◆ **Work order**: Return the lines of the data below in which the string "blue" occurs.

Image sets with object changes
━━━━
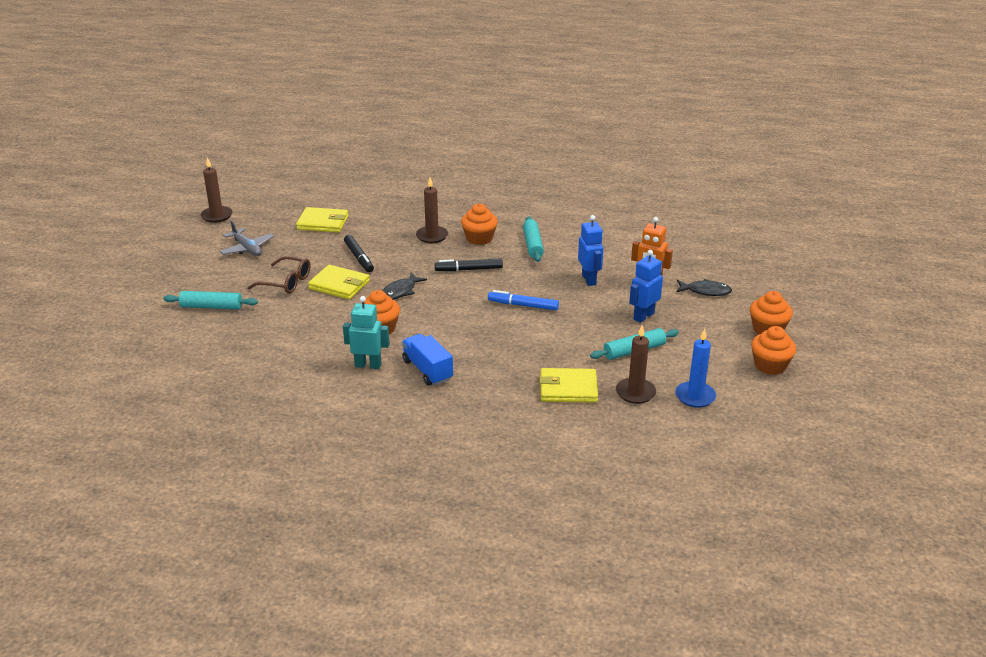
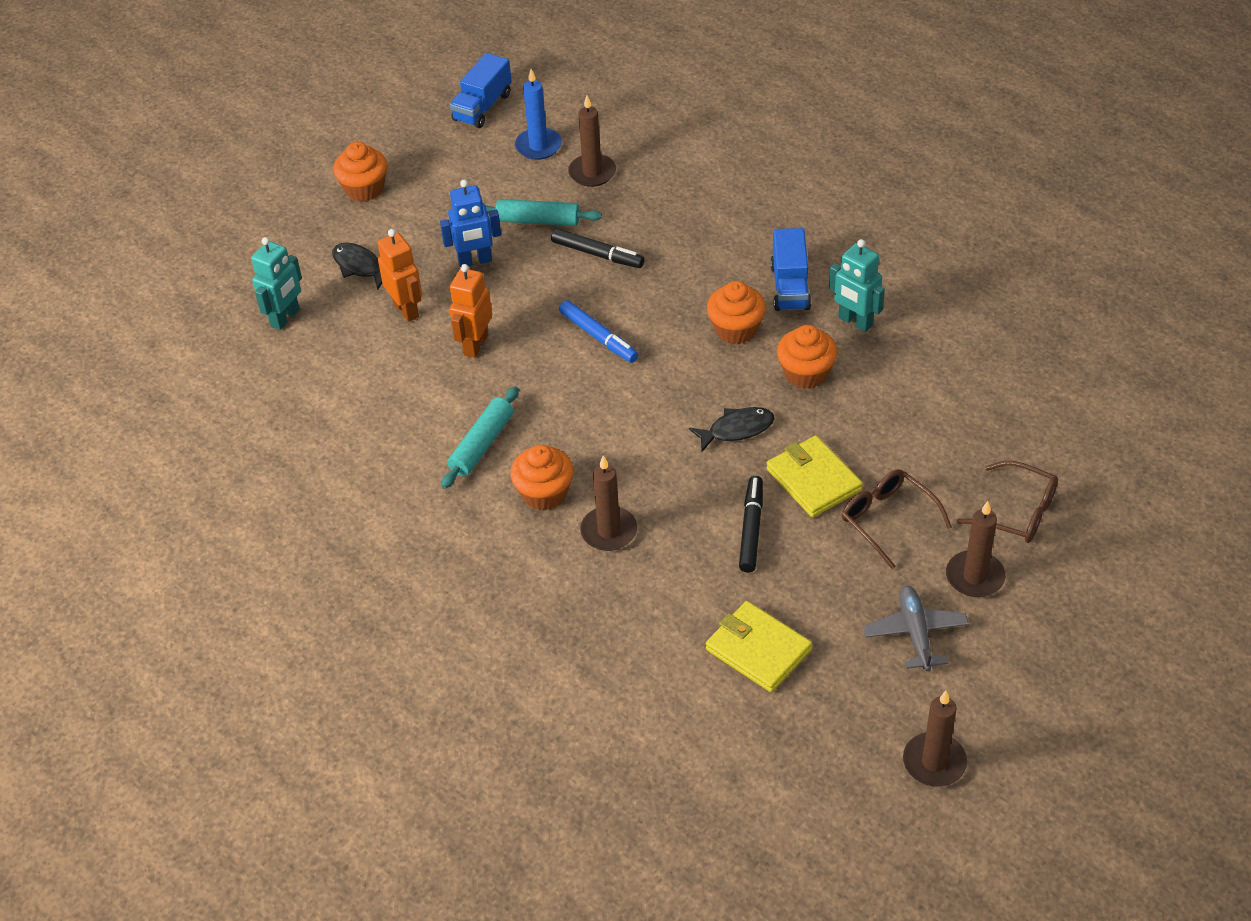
camera: 145 degrees left, 15 degrees up
(211, 307) = (1017, 512): turquoise rolling pin -> brown glasses
(225, 275) = (974, 576): none -> brown candle
(469, 269) = (613, 432): black marker -> black marker (597, 254)
(568, 388) = (656, 204): yellow wallet -> none
(589, 279) = (475, 345): blue robot -> orange robot
(708, 257) = (285, 318): none -> turquoise robot
(770, 365) = (422, 148): orange cupcake -> orange cupcake (736, 329)
(772, 409) = (482, 107): none -> blue truck

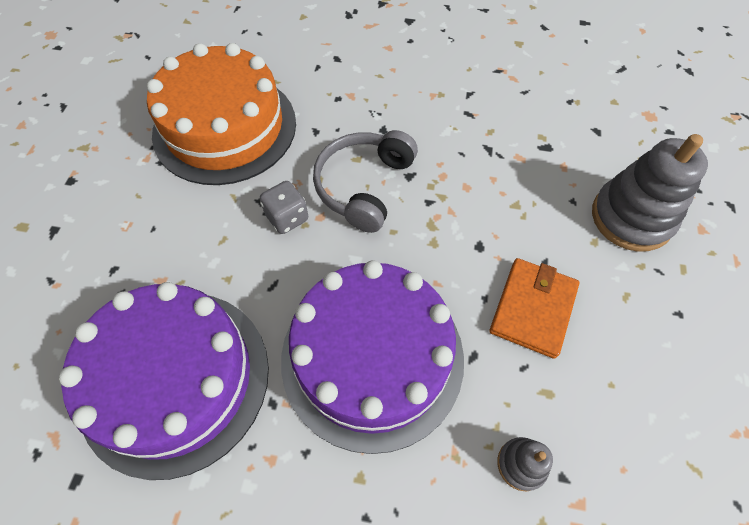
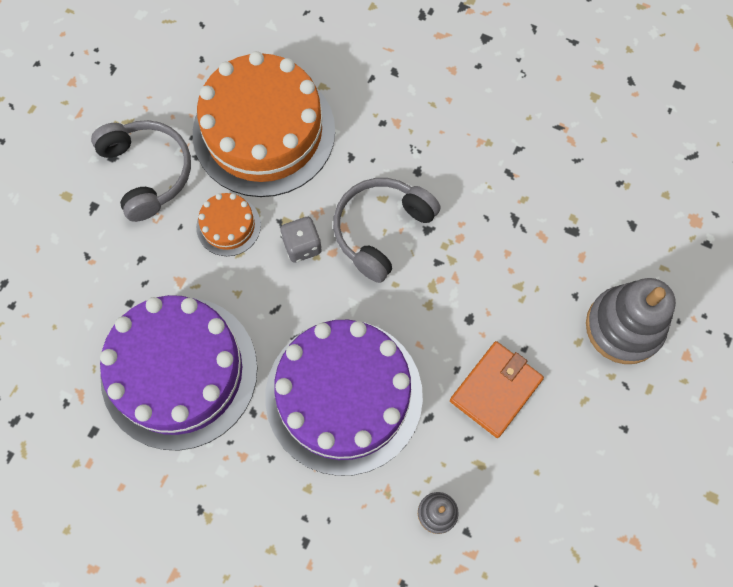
camera: 15 degrees right, 10 degrees up
(110, 186) = (147, 172): none -> grey headphones
(205, 216) = (228, 226): none -> orange cake

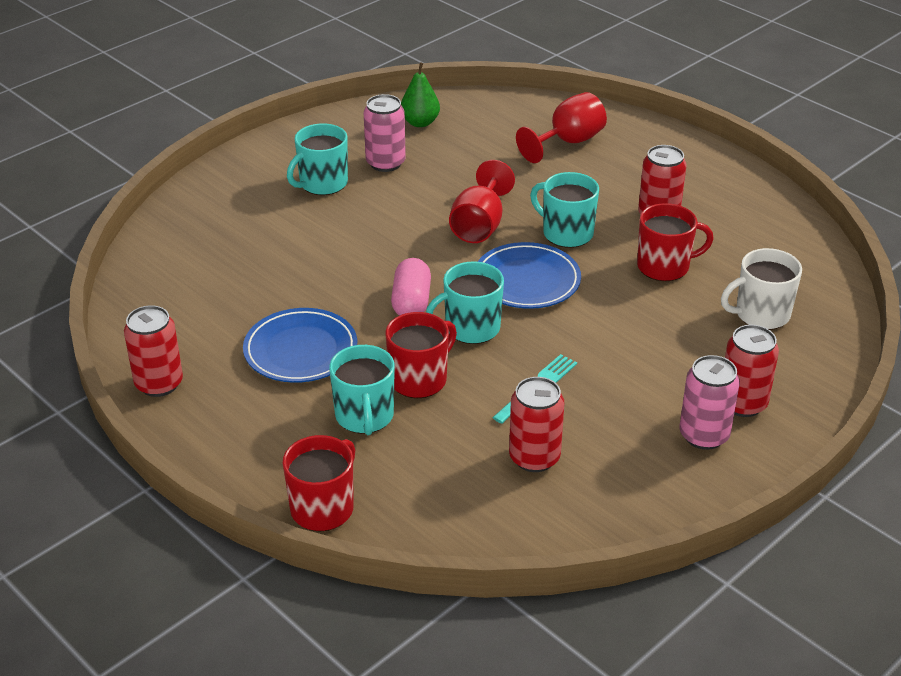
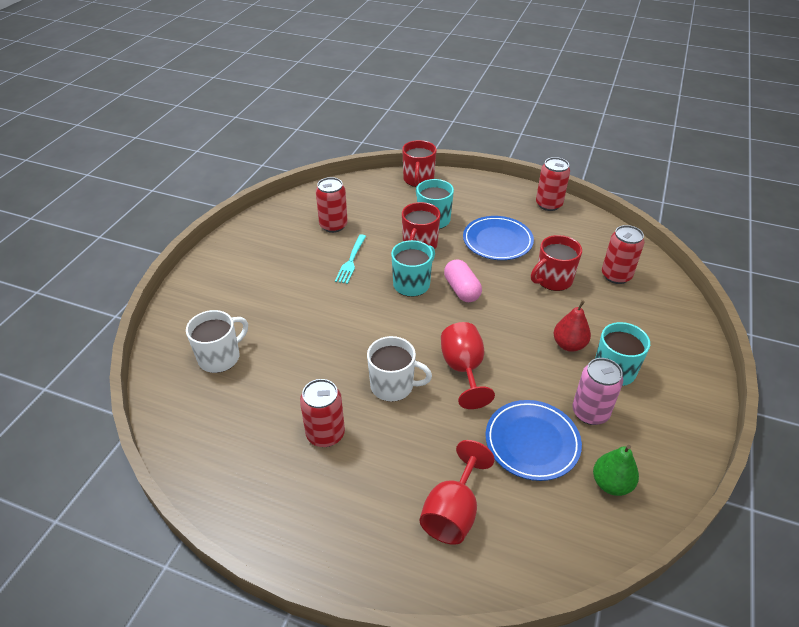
camera: 155 degrees right, 5 degrees up
(343, 214) = (569, 345): none -> red pear
(527, 281) = (398, 331): blue plate -> blue plate (532, 442)
(566, 233) = (393, 386): turquoise mug -> white mug
(664, 266) = (303, 378): red mug -> red mug (553, 280)
(704, 435) = (245, 262): pink can -> none
(742, 403) = (225, 287): red can -> red can (616, 276)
━━━━
◆ **Exercise response**:
(589, 279) = (475, 345): blue robot -> orange robot
(772, 409) = (482, 107): none -> blue truck
(527, 281) = (398, 331): blue plate -> blue plate (532, 442)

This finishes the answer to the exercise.